* [WORK TASK]: Could you retype every entry below exactly as written?

Colored object listings
*** Begin section ***
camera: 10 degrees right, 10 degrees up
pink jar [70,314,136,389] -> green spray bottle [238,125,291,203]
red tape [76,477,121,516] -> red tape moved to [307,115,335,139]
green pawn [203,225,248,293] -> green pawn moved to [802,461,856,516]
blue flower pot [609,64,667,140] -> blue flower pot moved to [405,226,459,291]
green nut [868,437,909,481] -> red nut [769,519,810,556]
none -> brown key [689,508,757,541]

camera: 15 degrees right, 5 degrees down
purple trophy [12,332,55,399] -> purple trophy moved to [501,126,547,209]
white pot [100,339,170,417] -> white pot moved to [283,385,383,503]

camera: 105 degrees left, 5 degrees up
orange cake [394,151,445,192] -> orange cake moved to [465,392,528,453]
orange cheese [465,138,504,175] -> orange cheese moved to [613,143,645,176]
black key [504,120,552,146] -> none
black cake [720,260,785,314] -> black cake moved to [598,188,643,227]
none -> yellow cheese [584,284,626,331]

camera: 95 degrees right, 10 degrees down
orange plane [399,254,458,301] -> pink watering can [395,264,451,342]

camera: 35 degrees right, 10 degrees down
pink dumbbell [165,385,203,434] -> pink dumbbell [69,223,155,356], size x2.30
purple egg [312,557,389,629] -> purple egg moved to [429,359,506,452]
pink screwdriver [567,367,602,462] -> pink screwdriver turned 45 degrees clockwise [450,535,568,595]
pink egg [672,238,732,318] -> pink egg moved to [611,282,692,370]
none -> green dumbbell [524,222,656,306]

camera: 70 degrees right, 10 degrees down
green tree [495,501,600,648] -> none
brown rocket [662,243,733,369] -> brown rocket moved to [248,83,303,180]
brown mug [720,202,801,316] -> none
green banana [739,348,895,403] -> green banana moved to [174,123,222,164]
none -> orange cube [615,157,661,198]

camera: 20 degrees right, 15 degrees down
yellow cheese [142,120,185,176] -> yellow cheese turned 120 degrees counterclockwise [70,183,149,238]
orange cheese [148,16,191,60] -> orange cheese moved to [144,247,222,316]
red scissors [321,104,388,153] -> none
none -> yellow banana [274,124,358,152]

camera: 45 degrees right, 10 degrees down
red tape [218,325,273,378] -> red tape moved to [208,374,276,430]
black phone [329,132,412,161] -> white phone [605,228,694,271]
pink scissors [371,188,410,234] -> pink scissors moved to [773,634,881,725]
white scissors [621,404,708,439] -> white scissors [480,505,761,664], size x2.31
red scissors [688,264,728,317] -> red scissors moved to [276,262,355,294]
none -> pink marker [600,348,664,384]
*** End section ***
* [OUTPUT OF THE EXERCISE]:
camera: 10 degrees right, 10 degrees up
pink jar [70,314,136,389] -> green spray bottle [238,125,291,203]
red tape [76,477,121,516] -> red tape moved to [307,115,335,139]
green pawn [203,225,248,293] -> green pawn moved to [802,461,856,516]
blue flower pot [609,64,667,140] -> blue flower pot moved to [405,226,459,291]
green nut [868,437,909,481] -> red nut [769,519,810,556]
none -> brown key [689,508,757,541]

camera: 15 degrees right, 5 degrees down
purple trophy [12,332,55,399] -> purple trophy moved to [501,126,547,209]
white pot [100,339,170,417] -> white pot moved to [283,385,383,503]

camera: 105 degrees left, 5 degrees up
orange cake [394,151,445,192] -> orange cake moved to [465,392,528,453]
orange cheese [465,138,504,175] -> orange cheese moved to [613,143,645,176]
black key [504,120,552,146] -> none
black cake [720,260,785,314] -> black cake moved to [598,188,643,227]
none -> yellow cheese [584,284,626,331]

camera: 95 degrees right, 10 degrees down
orange plane [399,254,458,301] -> pink watering can [395,264,451,342]

camera: 35 degrees right, 10 degrees down
pink dumbbell [165,385,203,434] -> pink dumbbell [69,223,155,356], size x2.30
purple egg [312,557,389,629] -> purple egg moved to [429,359,506,452]
pink screwdriver [567,367,602,462] -> pink screwdriver turned 45 degrees clockwise [450,535,568,595]
pink egg [672,238,732,318] -> pink egg moved to [611,282,692,370]
none -> green dumbbell [524,222,656,306]

camera: 70 degrees right, 10 degrees down
green tree [495,501,600,648] -> none
brown rocket [662,243,733,369] -> brown rocket moved to [248,83,303,180]
brown mug [720,202,801,316] -> none
green banana [739,348,895,403] -> green banana moved to [174,123,222,164]
none -> orange cube [615,157,661,198]

camera: 20 degrees right, 15 degrees down
yellow cheese [142,120,185,176] -> yellow cheese turned 120 degrees counterclockwise [70,183,149,238]
orange cheese [148,16,191,60] -> orange cheese moved to [144,247,222,316]
red scissors [321,104,388,153] -> none
none -> yellow banana [274,124,358,152]

camera: 45 degrees right, 10 degrees down
red tape [218,325,273,378] -> red tape moved to [208,374,276,430]
black phone [329,132,412,161] -> white phone [605,228,694,271]
pink scissors [371,188,410,234] -> pink scissors moved to [773,634,881,725]
white scissors [621,404,708,439] -> white scissors [480,505,761,664], size x2.31
red scissors [688,264,728,317] -> red scissors moved to [276,262,355,294]
none -> pink marker [600,348,664,384]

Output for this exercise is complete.